▶ _What you are asked to do_
The entries must be repeated verbatim, and their images left out.

▶ _Data section_

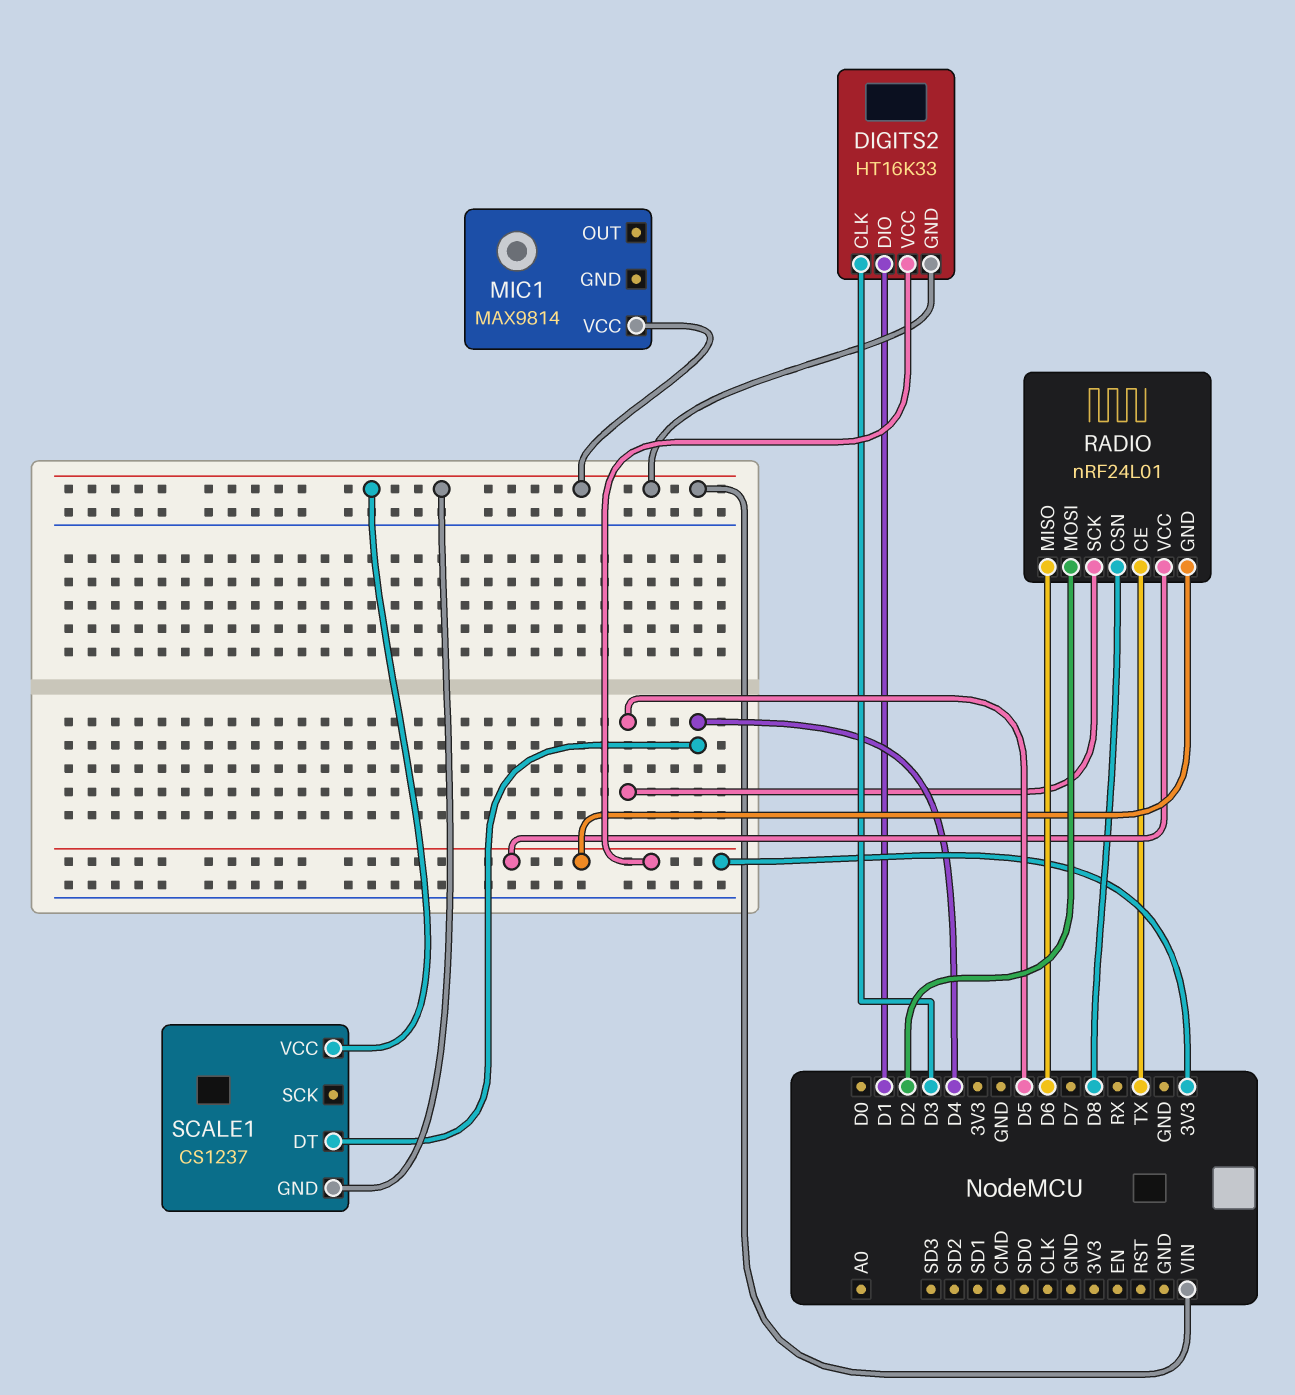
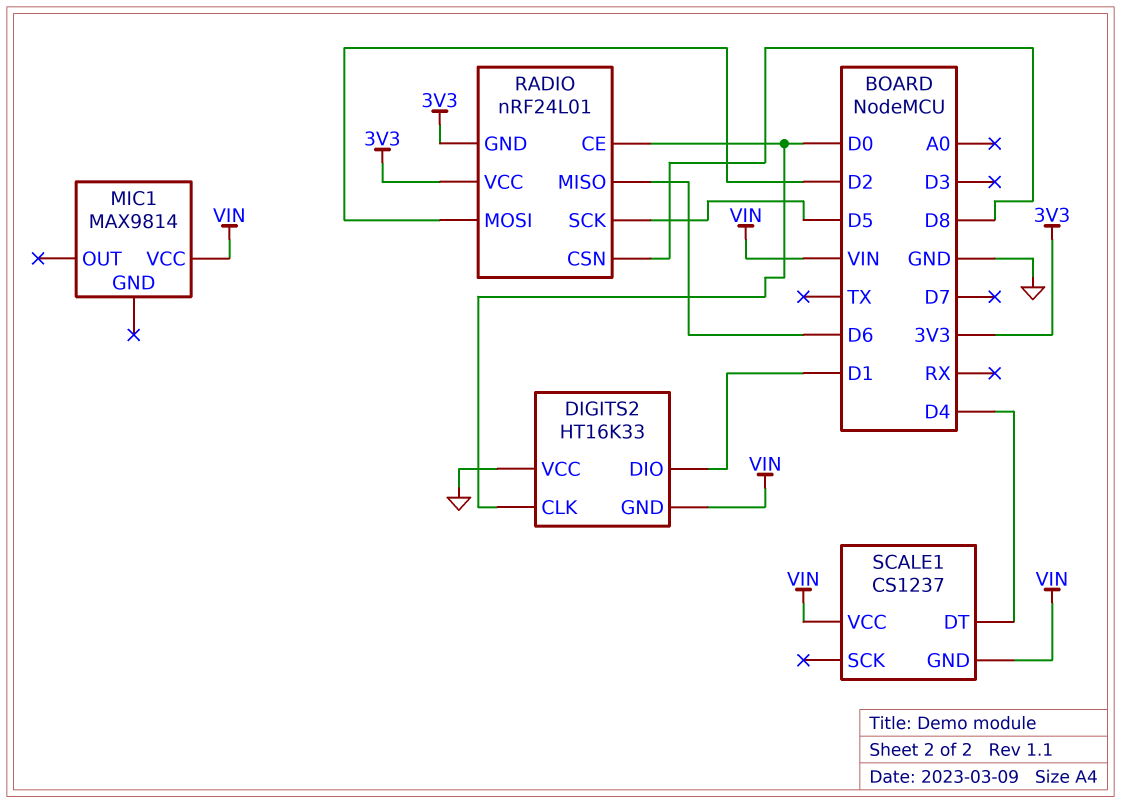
DIGITS2 pin CLK: D3 -> D0
DIGITS2 pin VCC: 3V3 -> GND
RADIO pin CE: TX -> D0

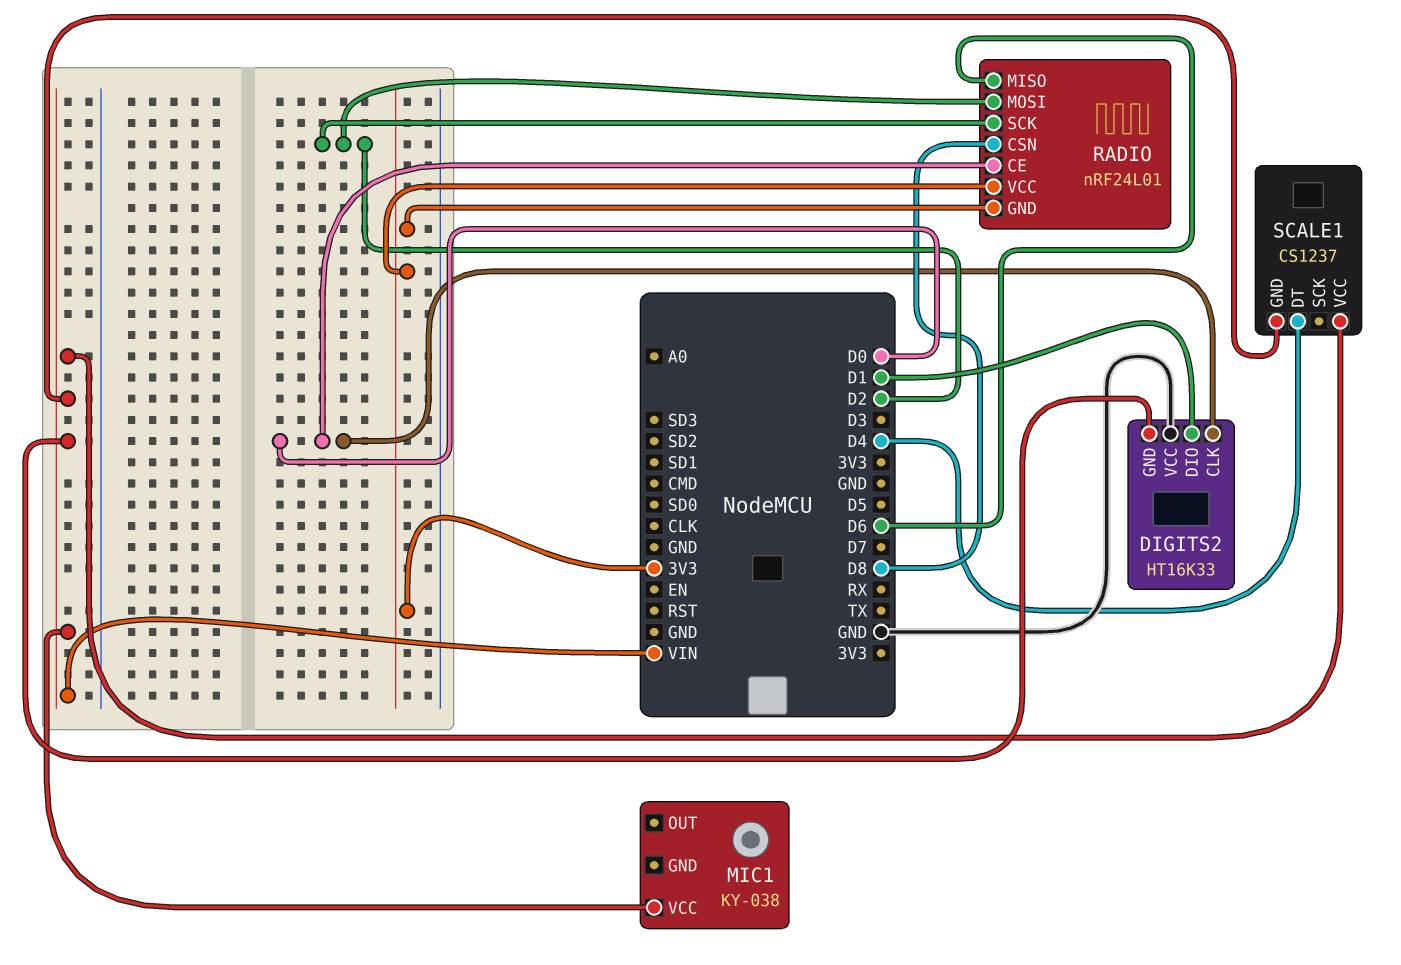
MIC1: MAX9814 -> KY-038
RADIO pin SCK: D5 -> D2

▶ _Answer to the exercise_
DIGITS2 pin CLK: D3 -> D0
DIGITS2 pin VCC: 3V3 -> GND
RADIO pin CE: TX -> D0

MIC1: MAX9814 -> KY-038
RADIO pin SCK: D5 -> D2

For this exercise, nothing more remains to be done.